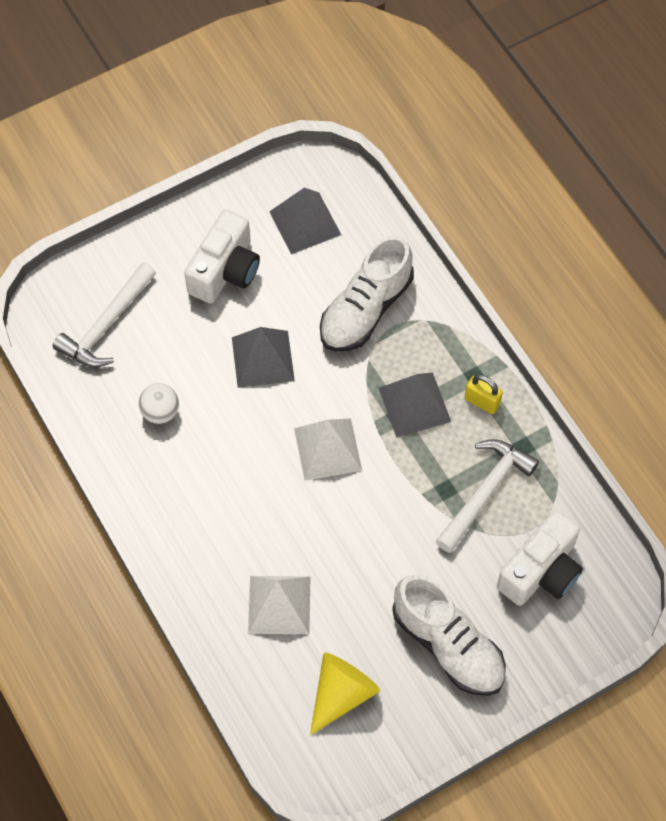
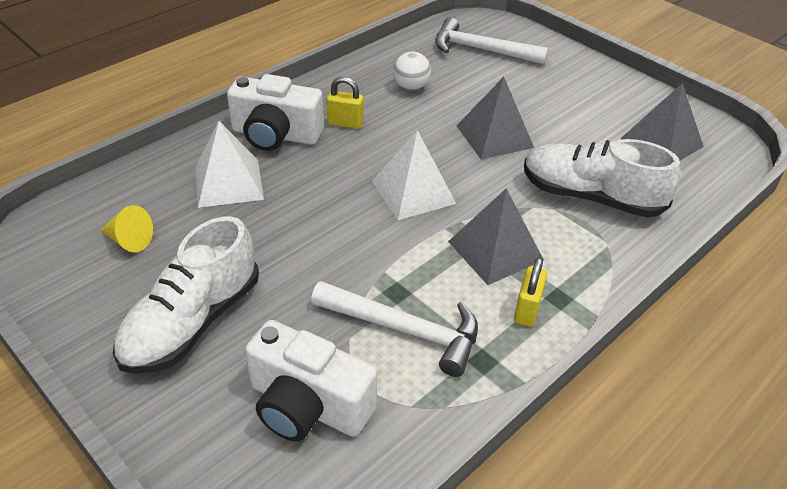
camera: 75 degrees right, 20 degrees down
(209, 487) = (345, 123): none -> yellow padlock
(225, 270) = (574, 102): white camera -> white camera (275, 135)
(341, 693) = (129, 240): yellow cone -> yellow cone, size x0.62

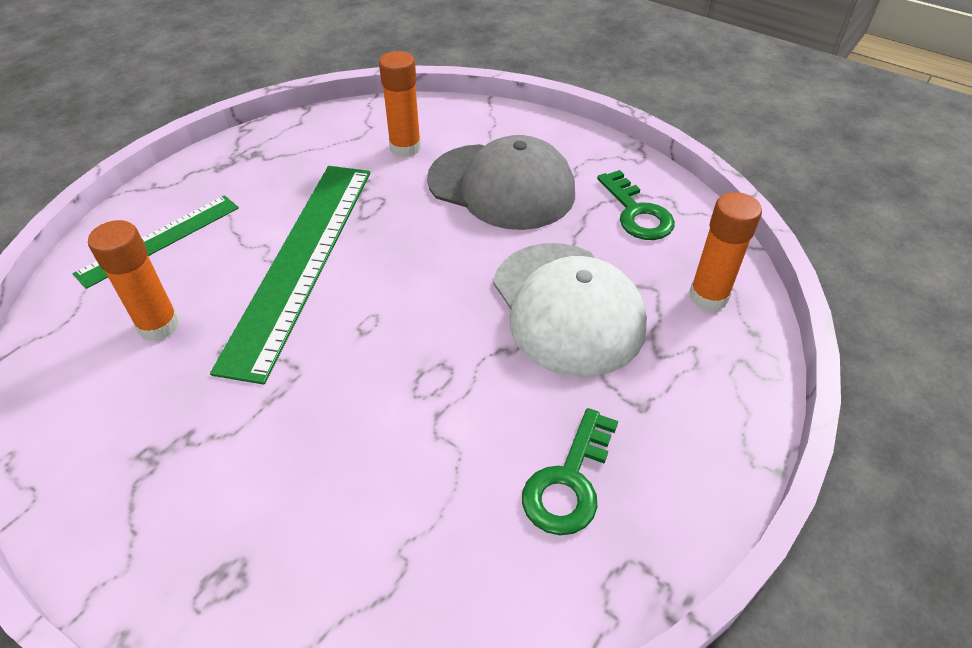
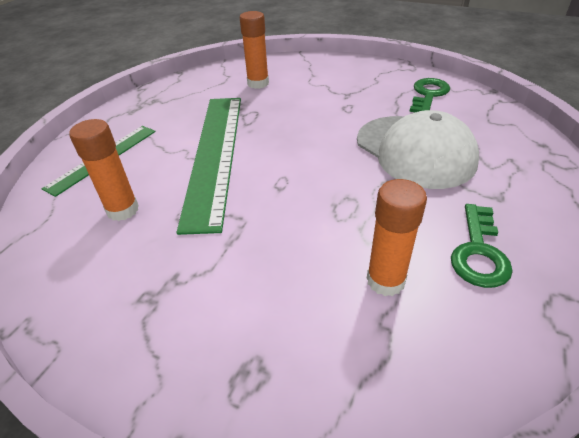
camera: 10 degrees left, 5 degrees down
(502, 186) = (333, 94): grey cap -> none
(637, 213) = (428, 95): green key -> green key turned 120 degrees counterclockwise
(708, 297) = (501, 130): orange glue stick -> orange glue stick (385, 280)

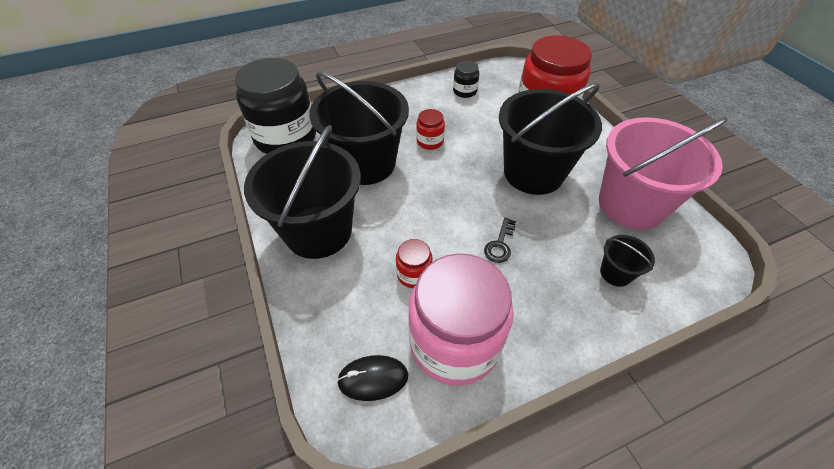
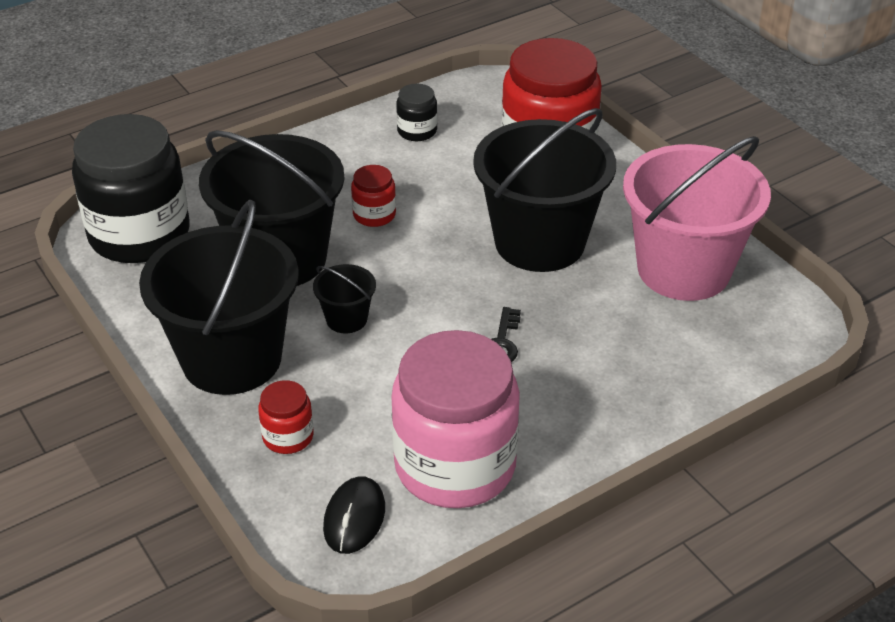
camera: 10 degrees left, 10 degrees down
(373, 378) = (354, 518): black mouse -> black mouse turned 60 degrees counterclockwise
(414, 274) = (385, 395): red jar -> red jar (288, 436)
(615, 273) = (664, 358): black bucket -> black bucket (346, 319)

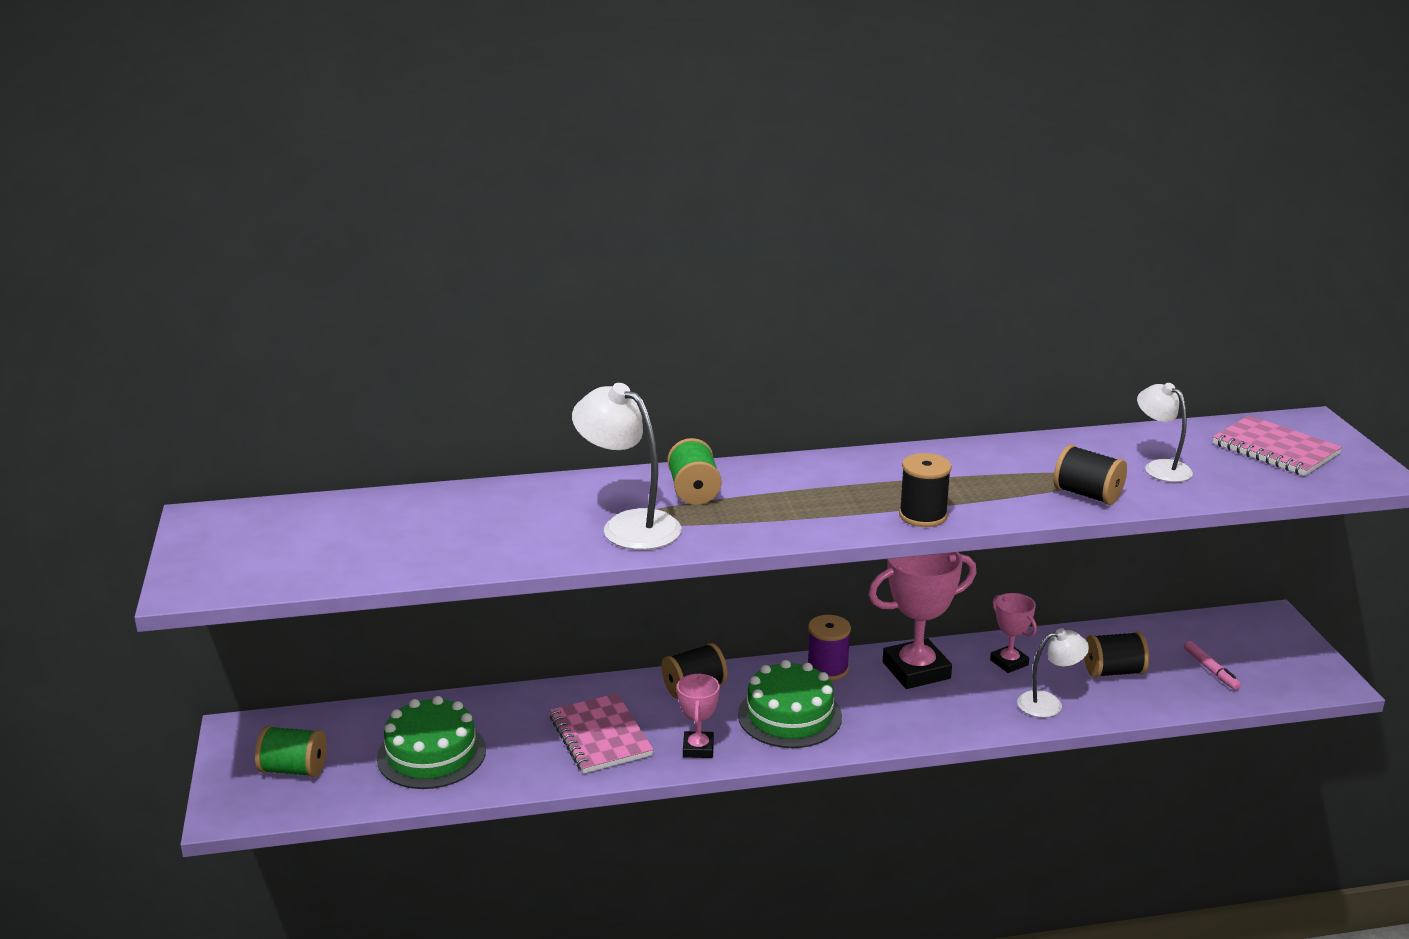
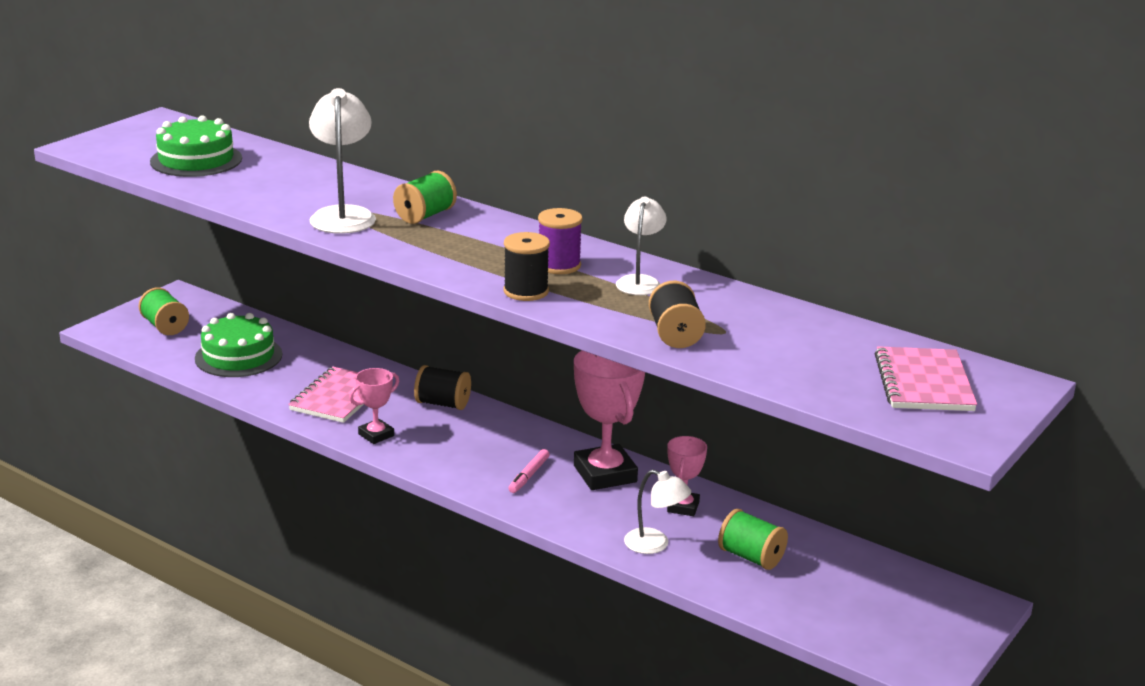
camera: 45 degrees right, 0 degrees up
(789, 715) = (466, 450): green cake -> green cake (196, 160)
(827, 669) = (547, 440): purple spool -> purple spool (559, 265)
(916, 670) = (605, 474): pink trophy -> pink trophy turned 45 degrees clockwise
(1113, 672) = (751, 557): black spool -> green spool
(1160, 467) = (784, 347): white lamp -> white lamp (640, 281)
(1211, 670) = (836, 602): pink marker -> pink marker (529, 476)

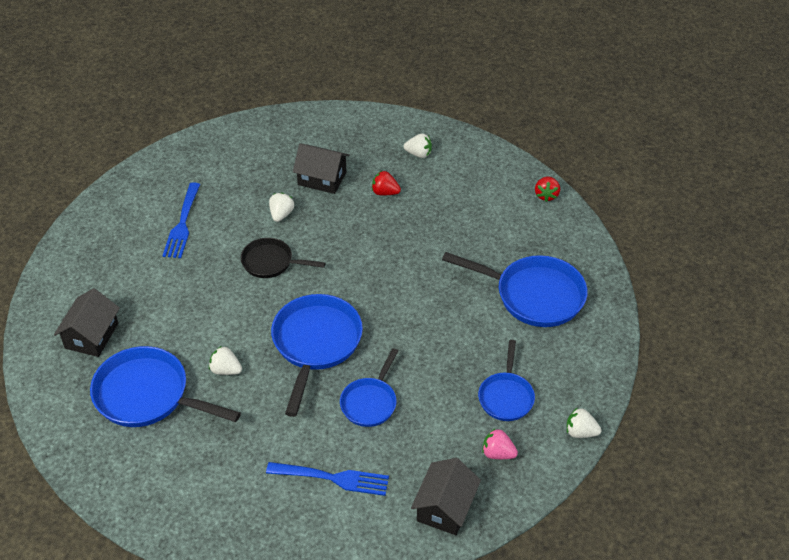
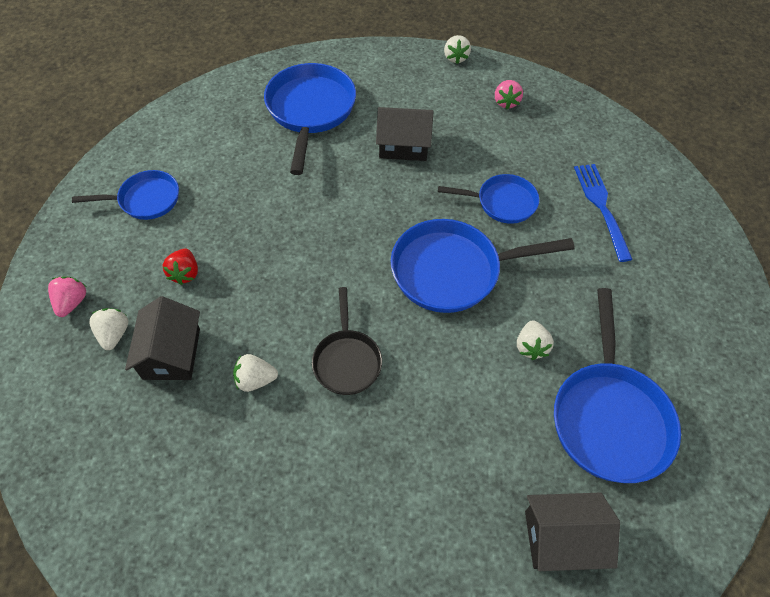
camera: 110 degrees left, 10 degrees up
(182, 223) = (309, 510): blue fork -> none
(385, 137) = (72, 302): none -> pink strawberry
(418, 154) = (102, 257): white strawberry -> white strawberry (114, 334)
(445, 507) = (579, 124): black house -> black house (403, 145)
(506, 396) = (443, 108): blue pan -> blue pan (145, 200)
(546, 195) = (158, 126): red strawberry -> none

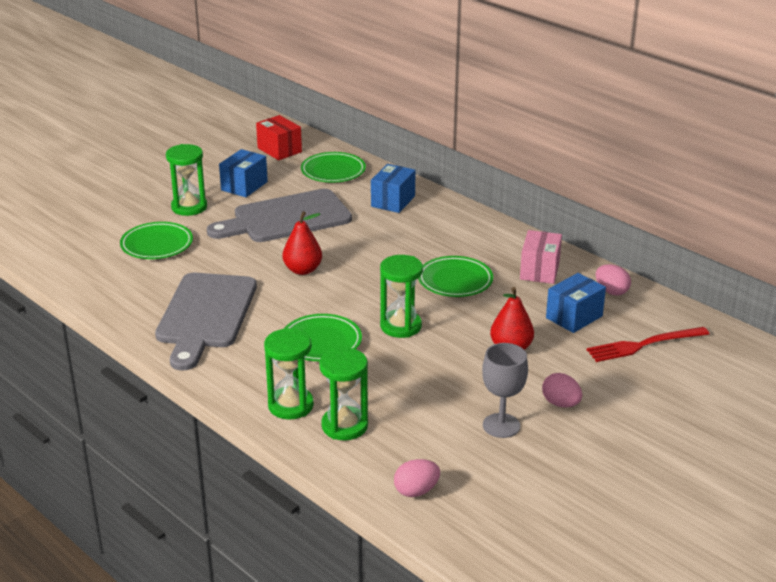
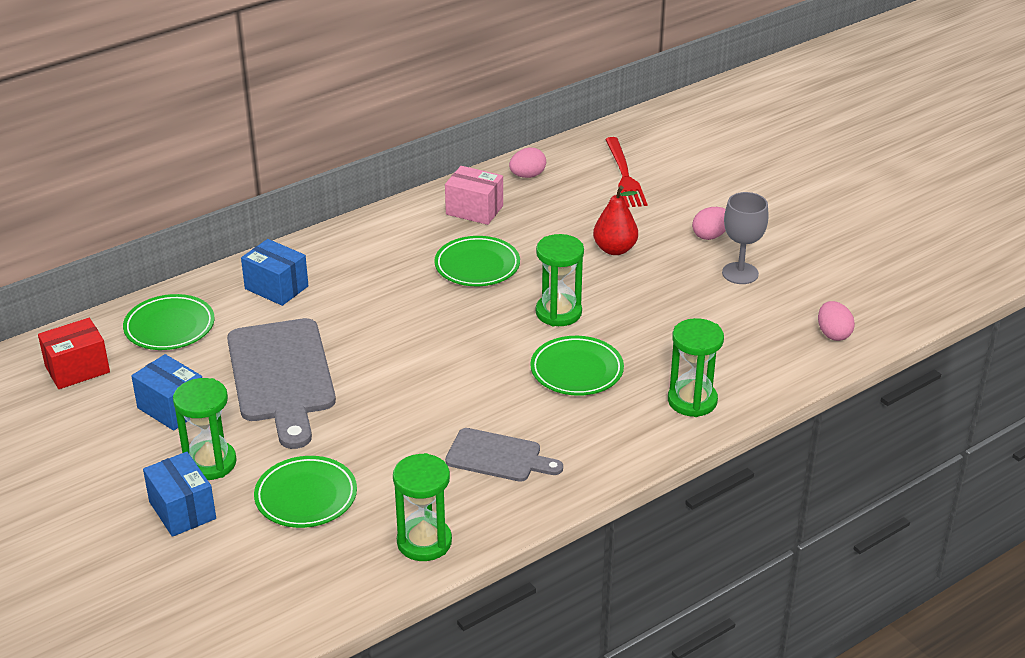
camera: 80 degrees left, 5 degrees up
(205, 315) = (498, 457): grey cutting board -> grey cutting board, size x0.57
(303, 270) = (417, 372): red pear -> none
(344, 426) = (731, 367): green hourglass -> green hourglass (424, 542)
(574, 317) = (568, 204): blue box -> blue box (182, 510)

● ● ● ● ●

Everything in the data except the pictures must be retyped exactly.

camera: 75 degrees right, 20 degrees down
(209, 487) = (345, 123): none -> yellow padlock
(225, 270) = (574, 102): white camera -> white camera (275, 135)
(341, 693) = (129, 240): yellow cone -> yellow cone, size x0.62

camera: 10 degrees left, 5 degrees down
(502, 186) = (333, 94): grey cap -> none
(637, 213) = (428, 95): green key -> green key turned 120 degrees counterclockwise
(708, 297) = (501, 130): orange glue stick -> orange glue stick (385, 280)

camera: 10 degrees left, 10 degrees down
(373, 378) = (354, 518): black mouse -> black mouse turned 60 degrees counterclockwise
(414, 274) = (385, 395): red jar -> red jar (288, 436)
(615, 273) = (664, 358): black bucket -> black bucket (346, 319)

camera: 45 degrees right, 0 degrees up
(789, 715) = (466, 450): green cake -> green cake (196, 160)
(827, 669) = (547, 440): purple spool -> purple spool (559, 265)
(916, 670) = (605, 474): pink trophy -> pink trophy turned 45 degrees clockwise
(1113, 672) = (751, 557): black spool -> green spool
(1160, 467) = (784, 347): white lamp -> white lamp (640, 281)
(1211, 670) = (836, 602): pink marker -> pink marker (529, 476)

camera: 110 degrees left, 10 degrees up
(182, 223) = (309, 510): blue fork -> none
(385, 137) = (72, 302): none -> pink strawberry
(418, 154) = (102, 257): white strawberry -> white strawberry (114, 334)
(445, 507) = (579, 124): black house -> black house (403, 145)
(506, 396) = (443, 108): blue pan -> blue pan (145, 200)
(546, 195) = (158, 126): red strawberry -> none

camera: 80 degrees left, 5 degrees up
(205, 315) = (498, 457): grey cutting board -> grey cutting board, size x0.57
(303, 270) = (417, 372): red pear -> none
(344, 426) = (731, 367): green hourglass -> green hourglass (424, 542)
(574, 317) = (568, 204): blue box -> blue box (182, 510)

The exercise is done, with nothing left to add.